— Begin —
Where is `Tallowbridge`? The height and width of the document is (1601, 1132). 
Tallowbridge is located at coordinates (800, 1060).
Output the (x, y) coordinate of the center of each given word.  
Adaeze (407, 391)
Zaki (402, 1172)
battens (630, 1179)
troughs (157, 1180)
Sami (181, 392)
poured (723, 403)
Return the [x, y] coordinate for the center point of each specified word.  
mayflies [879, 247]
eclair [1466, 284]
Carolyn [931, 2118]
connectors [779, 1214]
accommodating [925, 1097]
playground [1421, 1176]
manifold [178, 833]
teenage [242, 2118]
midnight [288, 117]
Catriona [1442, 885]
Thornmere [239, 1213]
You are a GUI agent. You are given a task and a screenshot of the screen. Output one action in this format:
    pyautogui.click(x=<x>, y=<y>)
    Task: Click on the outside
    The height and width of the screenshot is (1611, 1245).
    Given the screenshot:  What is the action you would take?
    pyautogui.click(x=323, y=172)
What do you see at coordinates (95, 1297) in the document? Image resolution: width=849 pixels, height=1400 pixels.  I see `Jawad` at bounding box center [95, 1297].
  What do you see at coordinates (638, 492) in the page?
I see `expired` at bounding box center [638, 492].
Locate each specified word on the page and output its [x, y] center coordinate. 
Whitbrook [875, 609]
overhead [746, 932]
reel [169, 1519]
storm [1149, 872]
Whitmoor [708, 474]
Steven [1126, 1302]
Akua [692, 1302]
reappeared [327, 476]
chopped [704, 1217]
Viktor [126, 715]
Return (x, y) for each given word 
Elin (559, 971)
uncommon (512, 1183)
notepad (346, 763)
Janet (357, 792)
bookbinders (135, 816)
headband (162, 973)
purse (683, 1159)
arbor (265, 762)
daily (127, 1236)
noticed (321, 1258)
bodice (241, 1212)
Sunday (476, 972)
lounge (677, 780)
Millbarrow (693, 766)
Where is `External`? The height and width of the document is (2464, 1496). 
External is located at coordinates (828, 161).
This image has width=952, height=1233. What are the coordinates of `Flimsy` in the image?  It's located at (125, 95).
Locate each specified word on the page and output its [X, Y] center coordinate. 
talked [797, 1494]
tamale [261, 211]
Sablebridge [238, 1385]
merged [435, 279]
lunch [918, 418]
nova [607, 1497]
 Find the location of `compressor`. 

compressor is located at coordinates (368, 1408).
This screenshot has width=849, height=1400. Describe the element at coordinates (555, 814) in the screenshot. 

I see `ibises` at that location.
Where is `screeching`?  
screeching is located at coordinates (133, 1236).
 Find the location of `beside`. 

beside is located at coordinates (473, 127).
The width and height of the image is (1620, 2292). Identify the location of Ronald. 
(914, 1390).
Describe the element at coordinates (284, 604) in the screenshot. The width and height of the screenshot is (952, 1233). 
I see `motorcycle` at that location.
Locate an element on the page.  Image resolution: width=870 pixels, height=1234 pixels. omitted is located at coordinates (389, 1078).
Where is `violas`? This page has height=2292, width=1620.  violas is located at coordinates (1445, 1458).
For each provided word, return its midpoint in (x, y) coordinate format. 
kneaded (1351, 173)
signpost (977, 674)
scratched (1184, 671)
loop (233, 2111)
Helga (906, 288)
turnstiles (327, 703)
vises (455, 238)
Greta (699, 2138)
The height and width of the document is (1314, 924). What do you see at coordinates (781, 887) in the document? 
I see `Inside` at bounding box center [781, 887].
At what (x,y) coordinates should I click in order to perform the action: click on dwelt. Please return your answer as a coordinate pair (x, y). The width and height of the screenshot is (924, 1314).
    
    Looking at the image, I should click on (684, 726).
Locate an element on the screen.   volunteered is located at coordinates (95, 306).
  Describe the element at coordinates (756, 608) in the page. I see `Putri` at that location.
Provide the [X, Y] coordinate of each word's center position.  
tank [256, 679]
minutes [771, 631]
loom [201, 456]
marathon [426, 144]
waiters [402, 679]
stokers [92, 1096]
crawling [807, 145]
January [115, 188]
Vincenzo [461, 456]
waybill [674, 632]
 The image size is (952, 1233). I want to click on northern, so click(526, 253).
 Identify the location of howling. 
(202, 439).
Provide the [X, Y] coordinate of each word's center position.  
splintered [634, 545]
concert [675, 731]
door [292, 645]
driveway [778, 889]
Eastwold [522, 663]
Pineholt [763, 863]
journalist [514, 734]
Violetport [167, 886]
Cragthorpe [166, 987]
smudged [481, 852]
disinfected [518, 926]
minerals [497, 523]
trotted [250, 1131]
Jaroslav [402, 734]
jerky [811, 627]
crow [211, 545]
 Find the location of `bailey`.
— End —
Recast every line of the records above as a Markdown table with the columns Row and Text, numbering the lines in order and leaving out any blank lines.

**Reply to the task**
| Row | Text |
|---|---|
| 1 | Where is `Tallowbridge`? The height and width of the document is (1601, 1132).  |
| 2 | Tallowbridge is located at coordinates (800, 1060). |
| 3 | Output the (x, y) coordinate of the center of each given word.   |
| 4 | Adaeze (407, 391) |
| 5 | Zaki (402, 1172) |
| 6 | battens (630, 1179) |
| 7 | troughs (157, 1180) |
| 8 | Sami (181, 392) |
| 9 | poured (723, 403) |
| 10 | Return the [x, y] coordinate for the center point of each specified word.   |
| 11 | mayflies [879, 247] |
| 12 | eclair [1466, 284] |
| 13 | Carolyn [931, 2118] |
| 14 | connectors [779, 1214] |
| 15 | accommodating [925, 1097] |
| 16 | playground [1421, 1176] |
| 17 | manifold [178, 833] |
| 18 | teenage [242, 2118] |
| 19 | midnight [288, 117] |
| 20 | Catriona [1442, 885] |
| 21 | Thornmere [239, 1213] |
| 22 | You are a GUI agent. You are given a task and a screenshot of the screen. Output one action in this format: |
| 23 |     pyautogui.click(x=<x>, y=<y>) |
| 24 |     Task: Click on the outside |
| 25 |     The height and width of the screenshot is (1611, 1245). |
| 26 |     Given the screenshot:  What is the action you would take? |
| 27 |     pyautogui.click(x=323, y=172) |
| 28 | What do you see at coordinates (95, 1297) in the document? Image resolution: width=849 pixels, height=1400 pixels.  I see `Jawad` at bounding box center [95, 1297]. |
| 29 |   What do you see at coordinates (638, 492) in the page? |
| 30 | I see `expired` at bounding box center [638, 492]. |
| 31 | Locate each specified word on the page and output its [x, y] center coordinate.  |
| 32 | Whitbrook [875, 609] |
| 33 | overhead [746, 932] |
| 34 | reel [169, 1519] |
| 35 | storm [1149, 872] |
| 36 | Whitmoor [708, 474] |
| 37 | Steven [1126, 1302] |
| 38 | Akua [692, 1302] |
| 39 | reappeared [327, 476] |
| 40 | chopped [704, 1217] |
| 41 | Viktor [126, 715] |
| 42 | Return (x, y) for each given word  |
| 43 | Elin (559, 971) |
| 44 | uncommon (512, 1183) |
| 45 | notepad (346, 763) |
| 46 | Janet (357, 792) |
| 47 | bookbinders (135, 816) |
| 48 | headband (162, 973) |
| 49 | purse (683, 1159) |
| 50 | arbor (265, 762) |
| 51 | daily (127, 1236) |
| 52 | noticed (321, 1258) |
| 53 | bodice (241, 1212) |
| 54 | Sunday (476, 972) |
| 55 | lounge (677, 780) |
| 56 | Millbarrow (693, 766) |
| 57 | Where is `External`? The height and width of the document is (2464, 1496).  |
| 58 | External is located at coordinates (828, 161). |
| 59 | This image has width=952, height=1233. What are the coordinates of `Flimsy` in the image?  It's located at (125, 95). |
| 60 | Locate each specified word on the page and output its [X, Y] center coordinate.  |
| 61 | talked [797, 1494] |
| 62 | tamale [261, 211] |
| 63 | Sablebridge [238, 1385] |
| 64 | merged [435, 279] |
| 65 | lunch [918, 418] |
| 66 | nova [607, 1497] |
| 67 |  Find the location of `compressor`.  |
| 68 | compressor is located at coordinates (368, 1408). |
| 69 | This screenshot has width=849, height=1400. Describe the element at coordinates (555, 814) in the screenshot.  |
| 70 | I see `ibises` at that location. |
| 71 | Where is `screeching`?   |
| 72 | screeching is located at coordinates (133, 1236). |
| 73 |  Find the location of `beside`.  |
| 74 | beside is located at coordinates (473, 127). |
| 75 | The width and height of the image is (1620, 2292). Identify the location of Ronald.  |
| 76 | (914, 1390). |
| 77 | Describe the element at coordinates (284, 604) in the screenshot. The width and height of the screenshot is (952, 1233).  |
| 78 | I see `motorcycle` at that location. |
| 79 | Locate an element on the page.  Image resolution: width=870 pixels, height=1234 pixels. omitted is located at coordinates (389, 1078). |
| 80 | Where is `violas`? This page has height=2292, width=1620.  violas is located at coordinates (1445, 1458). |
| 81 | For each provided word, return its midpoint in (x, y) coordinate format.  |
| 82 | kneaded (1351, 173) |
| 83 | signpost (977, 674) |
| 84 | scratched (1184, 671) |
| 85 | loop (233, 2111) |
| 86 | Helga (906, 288) |
| 87 | turnstiles (327, 703) |
| 88 | vises (455, 238) |
| 89 | Greta (699, 2138) |
| 90 | The height and width of the document is (1314, 924). What do you see at coordinates (781, 887) in the document?  |
| 91 | I see `Inside` at bounding box center [781, 887]. |
| 92 | At what (x,y) coordinates should I click in order to perform the action: click on dwelt. Please return your answer as a coordinate pair (x, y). The width and height of the screenshot is (924, 1314). |
| 93 |     Looking at the image, I should click on (684, 726). |
| 94 | Locate an element on the screen.   volunteered is located at coordinates (95, 306). |
| 95 |   Describe the element at coordinates (756, 608) in the page. I see `Putri` at that location. |
| 96 | Provide the [X, Y] coordinate of each word's center position.   |
| 97 | tank [256, 679] |
| 98 | minutes [771, 631] |
| 99 | loom [201, 456] |
| 100 | marathon [426, 144] |
| 101 | waiters [402, 679] |
| 102 | stokers [92, 1096] |
| 103 | crawling [807, 145] |
| 104 | January [115, 188] |
| 105 | Vincenzo [461, 456] |
| 106 | waybill [674, 632] |
| 107 |  The image size is (952, 1233). I want to click on northern, so click(526, 253). |
| 108 |  Identify the location of howling.  |
| 109 | (202, 439). |
| 110 | Provide the [X, Y] coordinate of each word's center position.   |
| 111 | splintered [634, 545] |
| 112 | concert [675, 731] |
| 113 | door [292, 645] |
| 114 | driveway [778, 889] |
| 115 | Eastwold [522, 663] |
| 116 | Pineholt [763, 863] |
| 117 | journalist [514, 734] |
| 118 | Violetport [167, 886] |
| 119 | Cragthorpe [166, 987] |
| 120 | smudged [481, 852] |
| 121 | disinfected [518, 926] |
| 122 | minerals [497, 523] |
| 123 | trotted [250, 1131] |
| 124 | Jaroslav [402, 734] |
| 125 | jerky [811, 627] |
| 126 | crow [211, 545] |
| 127 |  Find the location of `bailey`. |